_AVAILABLE DATA_:
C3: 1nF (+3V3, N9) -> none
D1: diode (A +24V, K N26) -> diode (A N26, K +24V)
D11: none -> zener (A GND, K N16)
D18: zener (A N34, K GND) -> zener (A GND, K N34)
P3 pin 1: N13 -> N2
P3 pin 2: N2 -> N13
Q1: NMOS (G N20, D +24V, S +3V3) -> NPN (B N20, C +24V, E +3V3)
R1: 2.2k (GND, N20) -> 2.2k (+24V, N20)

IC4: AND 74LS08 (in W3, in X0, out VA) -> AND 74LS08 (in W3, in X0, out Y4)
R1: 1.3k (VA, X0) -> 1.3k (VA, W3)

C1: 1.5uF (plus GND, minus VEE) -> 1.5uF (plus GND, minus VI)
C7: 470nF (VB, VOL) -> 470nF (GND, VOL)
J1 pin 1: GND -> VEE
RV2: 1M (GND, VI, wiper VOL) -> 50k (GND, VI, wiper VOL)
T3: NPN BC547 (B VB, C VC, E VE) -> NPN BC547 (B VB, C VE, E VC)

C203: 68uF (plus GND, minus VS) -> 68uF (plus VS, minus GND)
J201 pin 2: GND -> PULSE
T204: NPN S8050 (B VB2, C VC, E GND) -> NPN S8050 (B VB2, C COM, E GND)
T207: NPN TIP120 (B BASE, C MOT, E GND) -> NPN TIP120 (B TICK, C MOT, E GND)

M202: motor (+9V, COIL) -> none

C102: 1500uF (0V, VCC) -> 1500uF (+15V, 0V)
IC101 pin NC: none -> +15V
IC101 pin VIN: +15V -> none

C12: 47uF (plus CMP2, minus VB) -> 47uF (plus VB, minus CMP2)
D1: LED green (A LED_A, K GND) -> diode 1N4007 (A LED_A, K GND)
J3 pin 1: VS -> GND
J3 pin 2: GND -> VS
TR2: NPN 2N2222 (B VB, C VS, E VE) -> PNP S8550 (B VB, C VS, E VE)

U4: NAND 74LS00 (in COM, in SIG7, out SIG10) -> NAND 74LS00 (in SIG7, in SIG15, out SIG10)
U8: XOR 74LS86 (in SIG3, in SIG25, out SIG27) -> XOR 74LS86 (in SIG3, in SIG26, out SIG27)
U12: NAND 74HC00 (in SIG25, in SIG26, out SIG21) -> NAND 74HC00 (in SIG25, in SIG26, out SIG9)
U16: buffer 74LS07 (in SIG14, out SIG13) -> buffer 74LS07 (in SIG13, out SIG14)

_INSTRUCTIONS TO FOLLOW_: Write out all of the entries above, exactly and in full.

_EXPECTED ANSWER_:
C3: 1nF (+3V3, N9) -> none
D1: diode (A +24V, K N26) -> diode (A N26, K +24V)
D11: none -> zener (A GND, K N16)
D18: zener (A N34, K GND) -> zener (A GND, K N34)
P3 pin 1: N13 -> N2
P3 pin 2: N2 -> N13
Q1: NMOS (G N20, D +24V, S +3V3) -> NPN (B N20, C +24V, E +3V3)
R1: 2.2k (GND, N20) -> 2.2k (+24V, N20)

IC4: AND 74LS08 (in W3, in X0, out VA) -> AND 74LS08 (in W3, in X0, out Y4)
R1: 1.3k (VA, X0) -> 1.3k (VA, W3)

C1: 1.5uF (plus GND, minus VEE) -> 1.5uF (plus GND, minus VI)
C7: 470nF (VB, VOL) -> 470nF (GND, VOL)
J1 pin 1: GND -> VEE
RV2: 1M (GND, VI, wiper VOL) -> 50k (GND, VI, wiper VOL)
T3: NPN BC547 (B VB, C VC, E VE) -> NPN BC547 (B VB, C VE, E VC)

C203: 68uF (plus GND, minus VS) -> 68uF (plus VS, minus GND)
J201 pin 2: GND -> PULSE
T204: NPN S8050 (B VB2, C VC, E GND) -> NPN S8050 (B VB2, C COM, E GND)
T207: NPN TIP120 (B BASE, C MOT, E GND) -> NPN TIP120 (B TICK, C MOT, E GND)

M202: motor (+9V, COIL) -> none

C102: 1500uF (0V, VCC) -> 1500uF (+15V, 0V)
IC101 pin NC: none -> +15V
IC101 pin VIN: +15V -> none

C12: 47uF (plus CMP2, minus VB) -> 47uF (plus VB, minus CMP2)
D1: LED green (A LED_A, K GND) -> diode 1N4007 (A LED_A, K GND)
J3 pin 1: VS -> GND
J3 pin 2: GND -> VS
TR2: NPN 2N2222 (B VB, C VS, E VE) -> PNP S8550 (B VB, C VS, E VE)

U4: NAND 74LS00 (in COM, in SIG7, out SIG10) -> NAND 74LS00 (in SIG7, in SIG15, out SIG10)
U8: XOR 74LS86 (in SIG3, in SIG25, out SIG27) -> XOR 74LS86 (in SIG3, in SIG26, out SIG27)
U12: NAND 74HC00 (in SIG25, in SIG26, out SIG21) -> NAND 74HC00 (in SIG25, in SIG26, out SIG9)
U16: buffer 74LS07 (in SIG14, out SIG13) -> buffer 74LS07 (in SIG13, out SIG14)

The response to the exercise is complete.